The listing below must be returned in full and unchanged, without the images it carries.

▶ _DATA PROVIDED_:
○ ○ ○ ○ ○

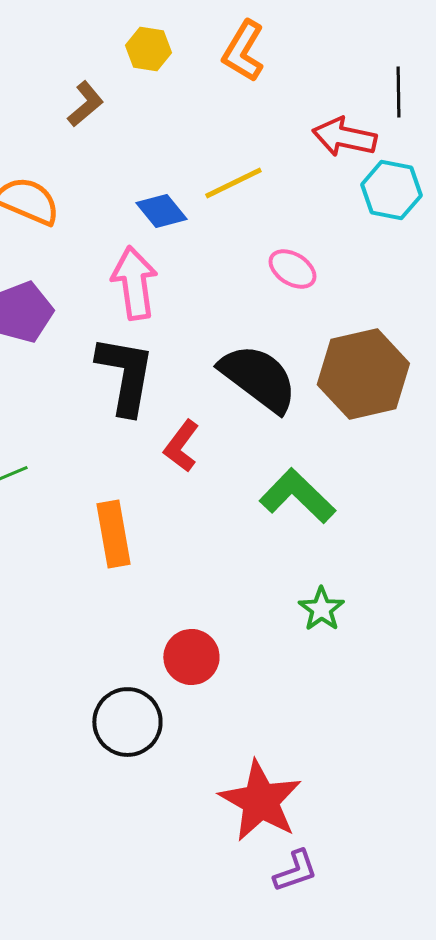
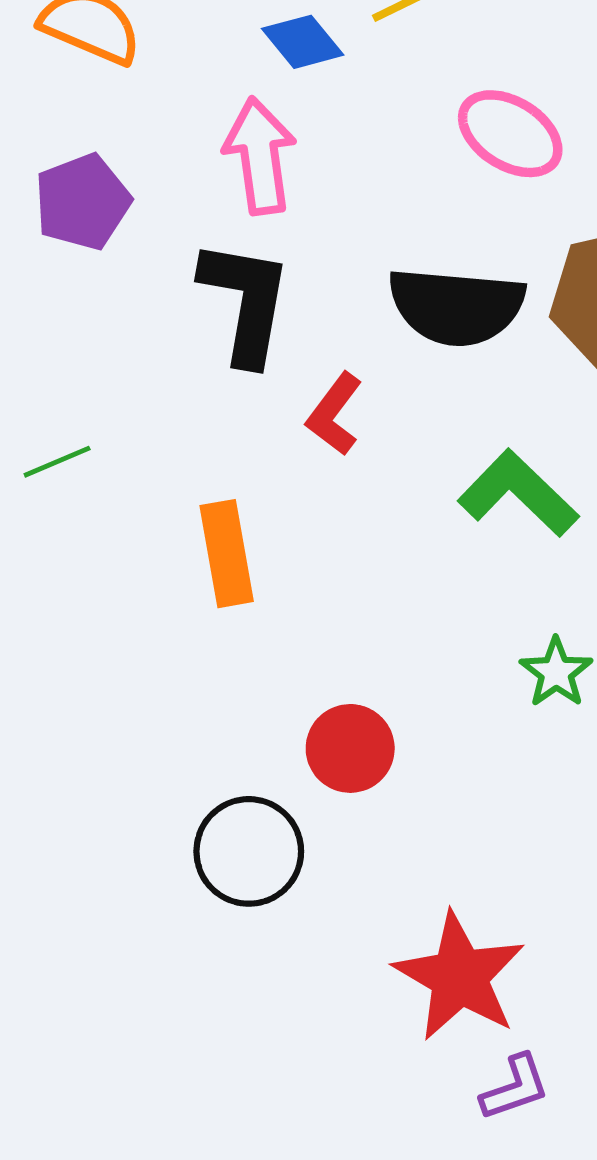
pink ellipse: (292, 269) -> (510, 134), size x1.4
black semicircle: (258, 378) -> (456, 306), turned 148

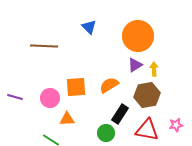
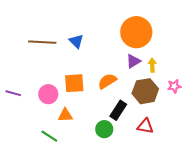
blue triangle: (89, 27) -> (76, 41), moved
pink star: (176, 125) -> (174, 86), moved
red triangle: (147, 130) -> (145, 126), size x0.7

○ ○ ○ ○ ○

▶ _WRITTEN SOLUTION_:
pink ellipse: (292, 269) -> (510, 134), size x1.4
black semicircle: (258, 378) -> (456, 306), turned 148

blue triangle: (89, 27) -> (76, 41), moved
pink star: (176, 125) -> (174, 86), moved
red triangle: (147, 130) -> (145, 126), size x0.7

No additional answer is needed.